■ Instructions to follow
Can you copy all of the data below verbatim, line for line, without changing anything?

■ Input records

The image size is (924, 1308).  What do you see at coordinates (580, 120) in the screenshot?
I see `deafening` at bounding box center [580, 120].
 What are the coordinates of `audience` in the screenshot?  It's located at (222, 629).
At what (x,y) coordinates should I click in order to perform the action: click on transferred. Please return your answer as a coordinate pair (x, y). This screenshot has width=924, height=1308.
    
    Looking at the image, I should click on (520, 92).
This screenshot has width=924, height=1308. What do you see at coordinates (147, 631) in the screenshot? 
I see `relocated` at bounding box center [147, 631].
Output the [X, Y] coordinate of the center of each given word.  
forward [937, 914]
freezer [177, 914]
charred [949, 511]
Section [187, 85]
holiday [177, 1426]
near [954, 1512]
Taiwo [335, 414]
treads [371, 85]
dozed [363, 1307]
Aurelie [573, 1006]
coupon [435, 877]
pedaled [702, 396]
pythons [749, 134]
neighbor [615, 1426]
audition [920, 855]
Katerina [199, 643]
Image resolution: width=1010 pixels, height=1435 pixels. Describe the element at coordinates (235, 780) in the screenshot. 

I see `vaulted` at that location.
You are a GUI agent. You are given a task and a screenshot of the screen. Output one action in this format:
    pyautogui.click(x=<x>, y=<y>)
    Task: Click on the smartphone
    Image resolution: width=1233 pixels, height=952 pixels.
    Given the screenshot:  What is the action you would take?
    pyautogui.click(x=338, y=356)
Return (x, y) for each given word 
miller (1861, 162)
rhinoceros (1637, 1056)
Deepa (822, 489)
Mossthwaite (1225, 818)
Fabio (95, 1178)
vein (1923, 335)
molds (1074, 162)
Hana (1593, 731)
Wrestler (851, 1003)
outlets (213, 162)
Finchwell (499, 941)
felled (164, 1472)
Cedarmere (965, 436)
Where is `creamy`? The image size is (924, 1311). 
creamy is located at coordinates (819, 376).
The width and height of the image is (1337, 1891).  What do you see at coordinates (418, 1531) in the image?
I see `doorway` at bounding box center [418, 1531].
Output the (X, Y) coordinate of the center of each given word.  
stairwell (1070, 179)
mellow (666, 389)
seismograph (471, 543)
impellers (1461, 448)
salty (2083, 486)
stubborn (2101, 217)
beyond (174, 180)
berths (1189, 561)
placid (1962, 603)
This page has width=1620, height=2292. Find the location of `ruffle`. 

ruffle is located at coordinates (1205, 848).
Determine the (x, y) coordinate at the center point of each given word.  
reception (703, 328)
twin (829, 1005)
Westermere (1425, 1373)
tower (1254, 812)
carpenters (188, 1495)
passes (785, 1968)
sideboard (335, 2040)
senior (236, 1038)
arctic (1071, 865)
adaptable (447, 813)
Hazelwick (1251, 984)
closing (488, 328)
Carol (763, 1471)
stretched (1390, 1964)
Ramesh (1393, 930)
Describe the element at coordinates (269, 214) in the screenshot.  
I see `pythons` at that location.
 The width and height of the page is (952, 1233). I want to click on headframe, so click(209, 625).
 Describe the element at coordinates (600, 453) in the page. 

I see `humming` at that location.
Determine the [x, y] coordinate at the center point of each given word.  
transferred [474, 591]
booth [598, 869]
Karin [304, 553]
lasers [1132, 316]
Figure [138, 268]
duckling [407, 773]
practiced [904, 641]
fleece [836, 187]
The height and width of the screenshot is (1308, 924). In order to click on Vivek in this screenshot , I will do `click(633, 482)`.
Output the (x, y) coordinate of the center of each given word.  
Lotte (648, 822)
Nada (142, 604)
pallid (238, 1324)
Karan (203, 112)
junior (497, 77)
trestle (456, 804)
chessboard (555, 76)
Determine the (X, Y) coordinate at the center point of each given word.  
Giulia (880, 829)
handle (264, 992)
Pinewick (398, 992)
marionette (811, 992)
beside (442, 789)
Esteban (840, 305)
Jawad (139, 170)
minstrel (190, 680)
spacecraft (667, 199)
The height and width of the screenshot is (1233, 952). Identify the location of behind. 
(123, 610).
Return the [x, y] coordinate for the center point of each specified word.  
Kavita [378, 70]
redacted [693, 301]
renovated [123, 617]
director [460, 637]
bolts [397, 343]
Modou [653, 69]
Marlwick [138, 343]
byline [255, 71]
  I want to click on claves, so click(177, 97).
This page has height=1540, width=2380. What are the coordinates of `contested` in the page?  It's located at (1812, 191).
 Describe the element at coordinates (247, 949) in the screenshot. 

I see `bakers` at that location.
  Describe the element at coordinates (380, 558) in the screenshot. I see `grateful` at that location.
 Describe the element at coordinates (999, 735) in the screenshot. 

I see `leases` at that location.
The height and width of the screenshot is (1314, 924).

■ Reply to the task
The image size is (924, 1308).  What do you see at coordinates (580, 120) in the screenshot?
I see `deafening` at bounding box center [580, 120].
 What are the coordinates of `audience` in the screenshot?  It's located at (222, 629).
At what (x,y) coordinates should I click in order to perform the action: click on transferred. Please return your answer as a coordinate pair (x, y). This screenshot has width=924, height=1308.
    
    Looking at the image, I should click on (520, 92).
This screenshot has width=924, height=1308. What do you see at coordinates (147, 631) in the screenshot? 
I see `relocated` at bounding box center [147, 631].
Output the [X, Y] coordinate of the center of each given word.  
forward [937, 914]
freezer [177, 914]
charred [949, 511]
Section [187, 85]
holiday [177, 1426]
near [954, 1512]
Taiwo [335, 414]
treads [371, 85]
dozed [363, 1307]
Aurelie [573, 1006]
coupon [435, 877]
pedaled [702, 396]
pythons [749, 134]
neighbor [615, 1426]
audition [920, 855]
Katerina [199, 643]
Image resolution: width=1010 pixels, height=1435 pixels. Describe the element at coordinates (235, 780) in the screenshot. 

I see `vaulted` at that location.
You are a GUI agent. You are given a task and a screenshot of the screen. Output one action in this format:
    pyautogui.click(x=<x>, y=<y>)
    Task: Click on the smartphone
    Image resolution: width=1233 pixels, height=952 pixels.
    Given the screenshot:  What is the action you would take?
    pyautogui.click(x=338, y=356)
Return (x, y) for each given word 
miller (1861, 162)
rhinoceros (1637, 1056)
Deepa (822, 489)
Mossthwaite (1225, 818)
Fabio (95, 1178)
vein (1923, 335)
molds (1074, 162)
Hana (1593, 731)
Wrestler (851, 1003)
outlets (213, 162)
Finchwell (499, 941)
felled (164, 1472)
Cedarmere (965, 436)
Where is `creamy`? The image size is (924, 1311). 
creamy is located at coordinates (819, 376).
The width and height of the image is (1337, 1891).  What do you see at coordinates (418, 1531) in the image?
I see `doorway` at bounding box center [418, 1531].
Output the (X, Y) coordinate of the center of each given word.  
stairwell (1070, 179)
mellow (666, 389)
seismograph (471, 543)
impellers (1461, 448)
salty (2083, 486)
stubborn (2101, 217)
beyond (174, 180)
berths (1189, 561)
placid (1962, 603)
This page has width=1620, height=2292. Find the location of `ruffle`. 

ruffle is located at coordinates (1205, 848).
Determine the (x, y) coordinate at the center point of each given word.  
reception (703, 328)
twin (829, 1005)
Westermere (1425, 1373)
tower (1254, 812)
carpenters (188, 1495)
passes (785, 1968)
sideboard (335, 2040)
senior (236, 1038)
arctic (1071, 865)
adaptable (447, 813)
Hazelwick (1251, 984)
closing (488, 328)
Carol (763, 1471)
stretched (1390, 1964)
Ramesh (1393, 930)
Describe the element at coordinates (269, 214) in the screenshot.  
I see `pythons` at that location.
 The width and height of the page is (952, 1233). I want to click on headframe, so click(209, 625).
 Describe the element at coordinates (600, 453) in the page. 

I see `humming` at that location.
Determine the [x, y] coordinate at the center point of each given word.  
transferred [474, 591]
booth [598, 869]
Karin [304, 553]
lasers [1132, 316]
Figure [138, 268]
duckling [407, 773]
practiced [904, 641]
fleece [836, 187]
The height and width of the screenshot is (1308, 924). In order to click on Vivek in this screenshot , I will do `click(633, 482)`.
Output the (x, y) coordinate of the center of each given word.  
Lotte (648, 822)
Nada (142, 604)
pallid (238, 1324)
Karan (203, 112)
junior (497, 77)
trestle (456, 804)
chessboard (555, 76)
Determine the (X, Y) coordinate at the center point of each given word.  
Giulia (880, 829)
handle (264, 992)
Pinewick (398, 992)
marionette (811, 992)
beside (442, 789)
Esteban (840, 305)
Jawad (139, 170)
minstrel (190, 680)
spacecraft (667, 199)
The height and width of the screenshot is (1233, 952). Identify the location of behind. 
(123, 610).
Return the [x, y] coordinate for the center point of each specified word.  
Kavita [378, 70]
redacted [693, 301]
renovated [123, 617]
director [460, 637]
bolts [397, 343]
Modou [653, 69]
Marlwick [138, 343]
byline [255, 71]
  I want to click on claves, so click(177, 97).
This page has height=1540, width=2380. What are the coordinates of `contested` in the page?  It's located at (1812, 191).
 Describe the element at coordinates (247, 949) in the screenshot. 

I see `bakers` at that location.
  Describe the element at coordinates (380, 558) in the screenshot. I see `grateful` at that location.
 Describe the element at coordinates (999, 735) in the screenshot. 

I see `leases` at that location.
The height and width of the screenshot is (1314, 924).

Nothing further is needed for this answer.